Dataset excerpts:
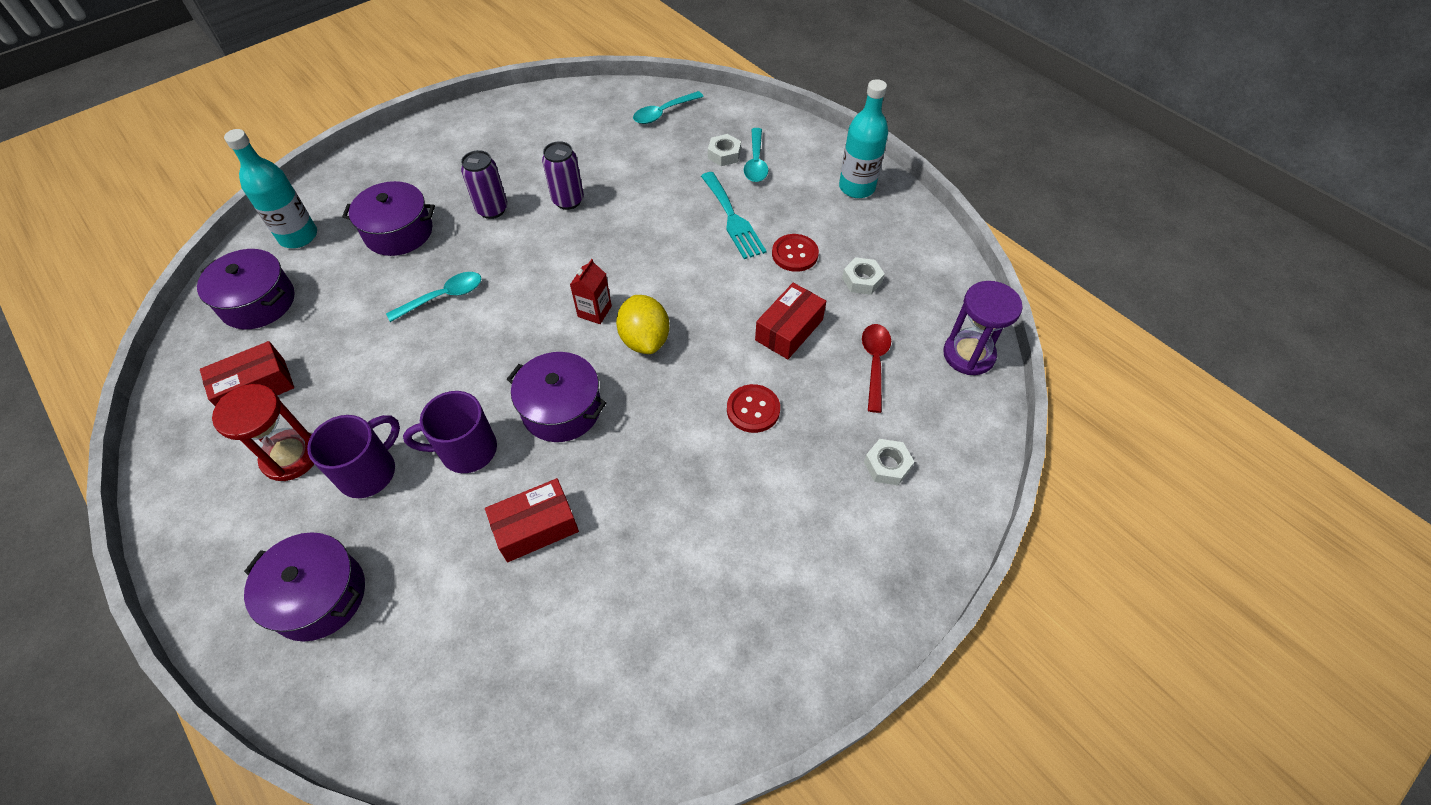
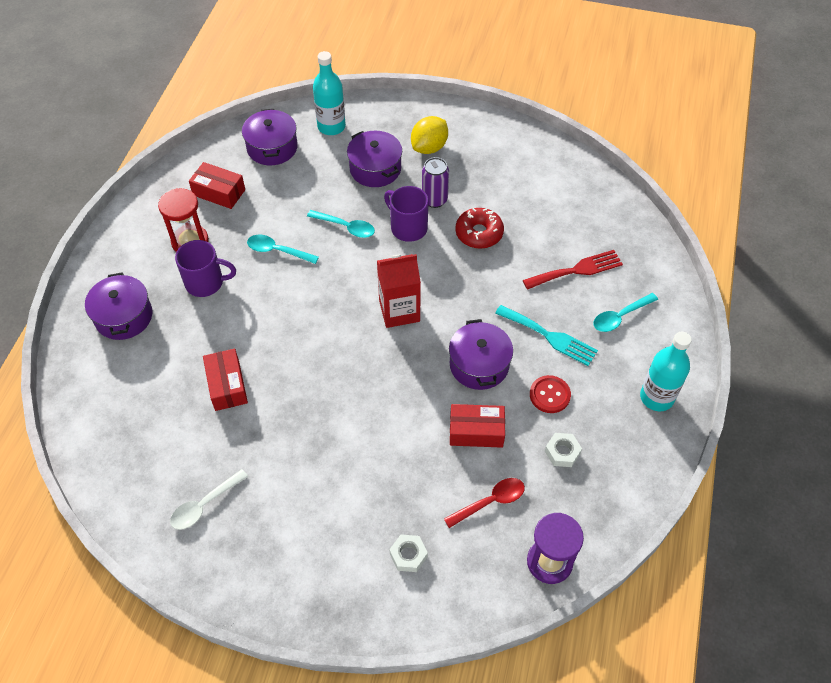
camera: 55 degrees right, 0 degrees up
(466, 450) = (251, 317): purple mug -> purple mug (408, 227)
(536, 527) = (227, 385): red box -> red box turned 45 degrees clockwise
(561, 409) = (313, 344): purple pot -> purple pot (479, 365)
(568, 200) = (479, 233): purple can -> red donut
(594, 311) = (399, 311): red carton -> red carton, size x1.73
(645, 340) = (399, 353): yellow lemon -> yellow lemon (429, 147)
(663, 113) = (615, 229): turquoise spoon -> turquoise spoon (277, 251)
(679, 642) = (204, 505): none -> white spoon
(680, 160) = (576, 270): none -> red fork
(724, 154) = (609, 292): white nut -> none
(732, 218) = (549, 336): turquoise fork -> turquoise fork turned 90 degrees counterclockwise
(753, 409) = (392, 448): red button -> none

◆ What the task asks
The answer is every line of the data, exactly as written, with the pictures dropped.

◆ Solved problem
camera: 55 degrees right, 0 degrees up
(466, 450) = (251, 317): purple mug -> purple mug (408, 227)
(536, 527) = (227, 385): red box -> red box turned 45 degrees clockwise
(561, 409) = (313, 344): purple pot -> purple pot (479, 365)
(568, 200) = (479, 233): purple can -> red donut
(594, 311) = (399, 311): red carton -> red carton, size x1.73
(645, 340) = (399, 353): yellow lemon -> yellow lemon (429, 147)
(663, 113) = (615, 229): turquoise spoon -> turquoise spoon (277, 251)
(679, 642) = (204, 505): none -> white spoon
(680, 160) = (576, 270): none -> red fork
(724, 154) = (609, 292): white nut -> none
(732, 218) = (549, 336): turquoise fork -> turquoise fork turned 90 degrees counterclockwise
(753, 409) = (392, 448): red button -> none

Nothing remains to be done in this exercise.